__EXERCISE GOAL__
Apart from the pictures, every record here must be copied word for word.

__DATA EXCERPTS__

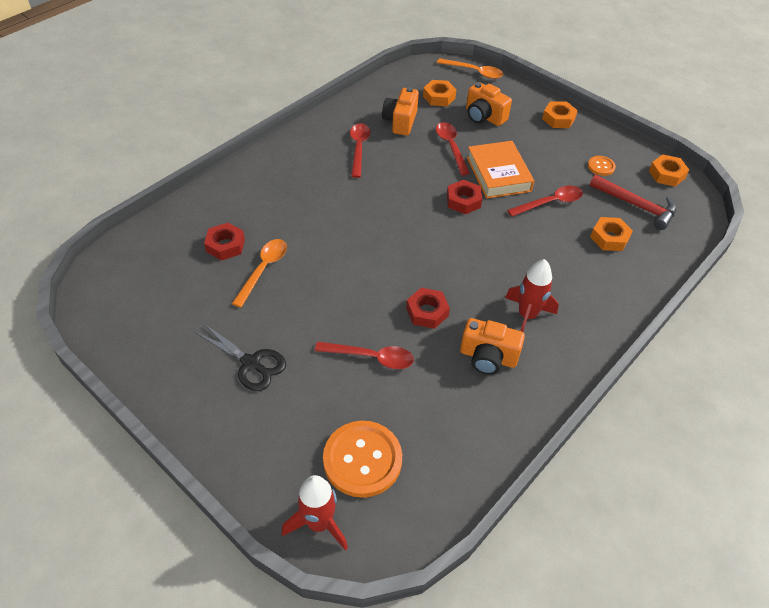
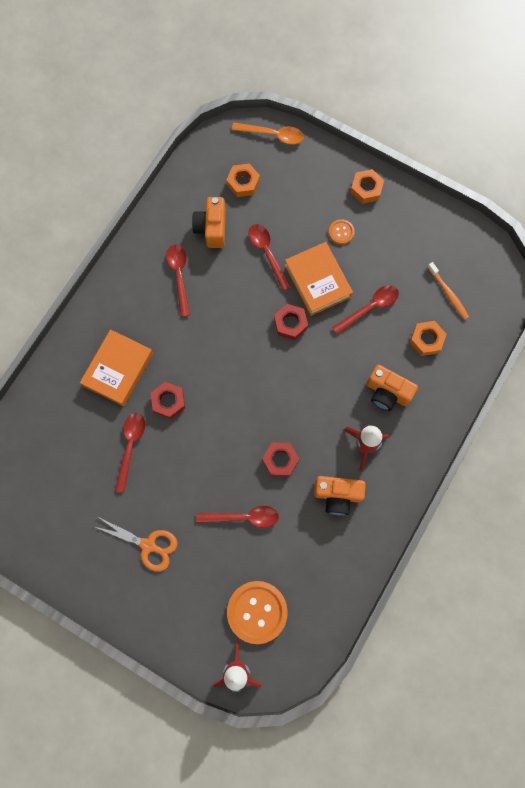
camera: 10 degrees left, 25 degrees up
(225, 245) = (89, 426): red nut -> red nut (168, 401)
(251, 363) = (148, 545): black scissors -> orange scissors
(263, 270) = (130, 446): orange spoon -> red spoon
(273, 206) = (118, 369): none -> orange book
(484, 117) = (292, 202): orange camera -> orange camera (387, 392)
(601, 166) = (412, 248): orange button -> orange button (341, 232)
(636, 205) = (448, 293): red hammer -> orange toothbrush
(666, 174) = (474, 245): orange nut -> none

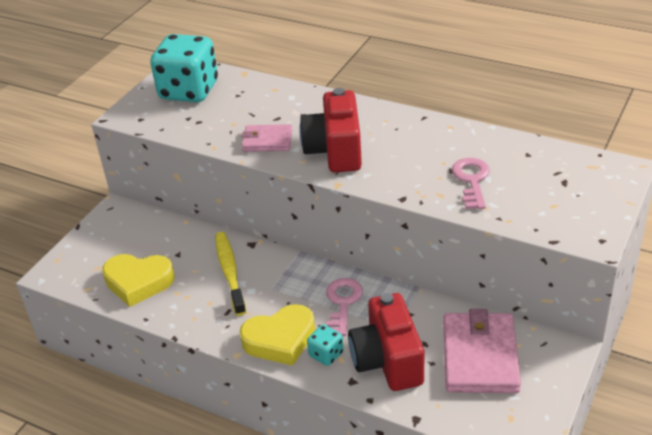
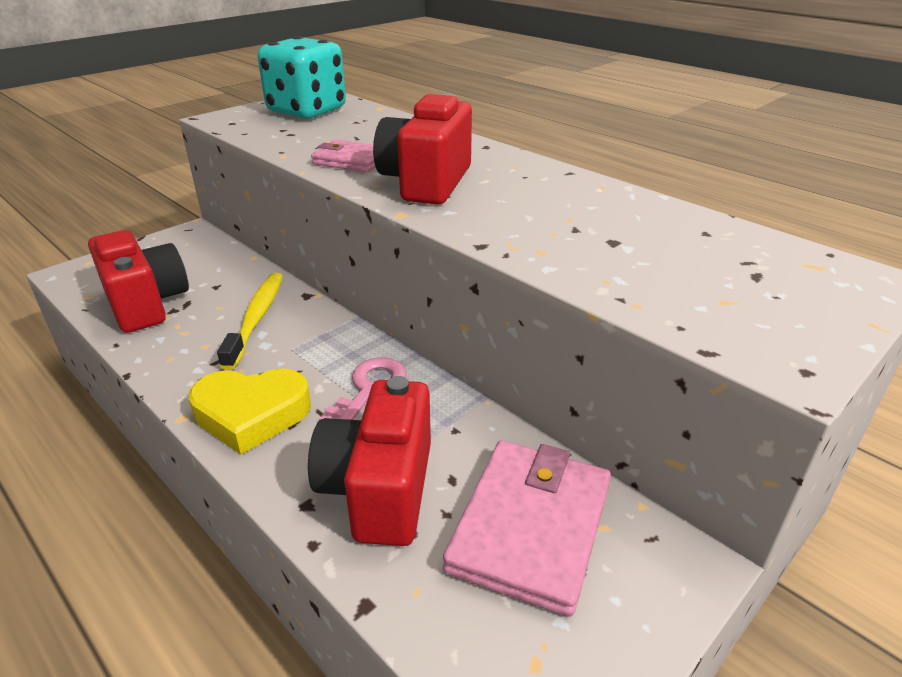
camera: 15 degrees right, 5 degrees down
(138, 282) = (146, 304): yellow heart -> red camera
(326, 354) = (297, 453): turquoise dice -> none
(471, 180) = (600, 245): pink key -> none

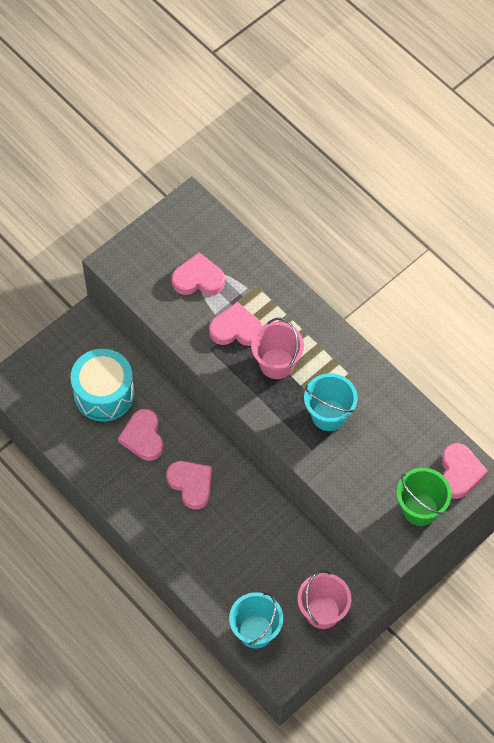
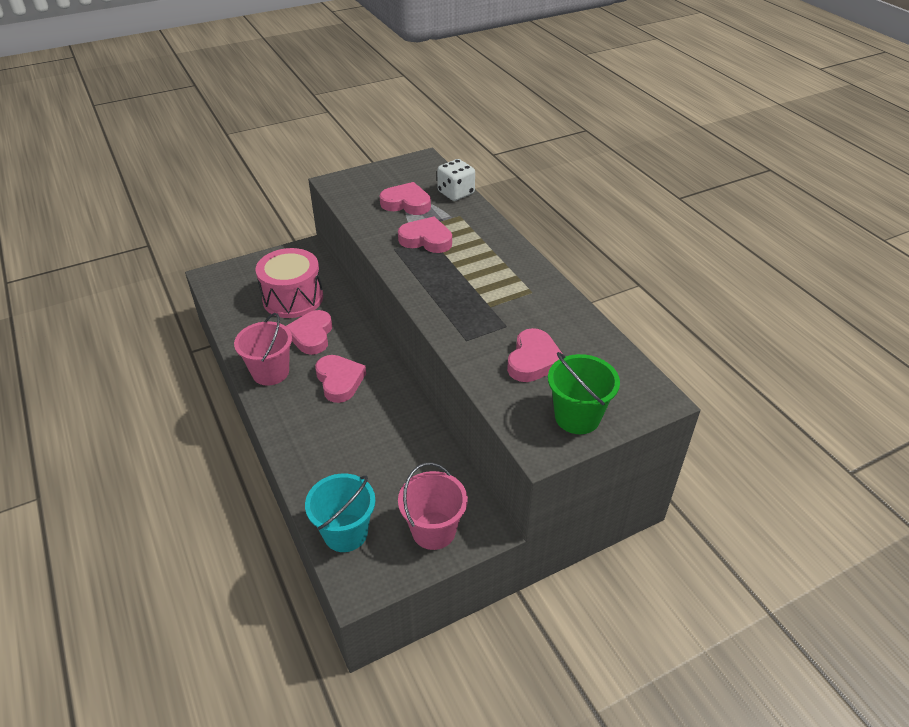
camera: 15 degrees right, 20 degrees down
(104, 393) = (293, 298): turquoise drum -> pink drum
(242, 251) = (456, 193): none -> white dice
(276, 363) = (456, 269): pink bucket -> pink bucket (270, 372)
(328, 415) = (496, 316): turquoise bucket -> none
(460, 473) = (635, 392): pink heart -> pink heart (533, 360)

__SOLUTION TO THE PROBLEM__
camera: 10 degrees left, 25 degrees up
(225, 245) = (89, 426): red nut -> red nut (168, 401)
(251, 363) = (148, 545): black scissors -> orange scissors
(263, 270) = (130, 446): orange spoon -> red spoon
(273, 206) = (118, 369): none -> orange book
(484, 117) = (292, 202): orange camera -> orange camera (387, 392)
(601, 166) = (412, 248): orange button -> orange button (341, 232)
(636, 205) = (448, 293): red hammer -> orange toothbrush
(666, 174) = (474, 245): orange nut -> none

camera: 15 degrees right, 5 degrees down
(138, 282) = (146, 304): yellow heart -> red camera
(326, 354) = (297, 453): turquoise dice -> none
(471, 180) = (600, 245): pink key -> none

camera: 15 degrees right, 20 degrees down
(104, 393) = (293, 298): turquoise drum -> pink drum
(242, 251) = (456, 193): none -> white dice
(276, 363) = (456, 269): pink bucket -> pink bucket (270, 372)
(328, 415) = (496, 316): turquoise bucket -> none
(460, 473) = (635, 392): pink heart -> pink heart (533, 360)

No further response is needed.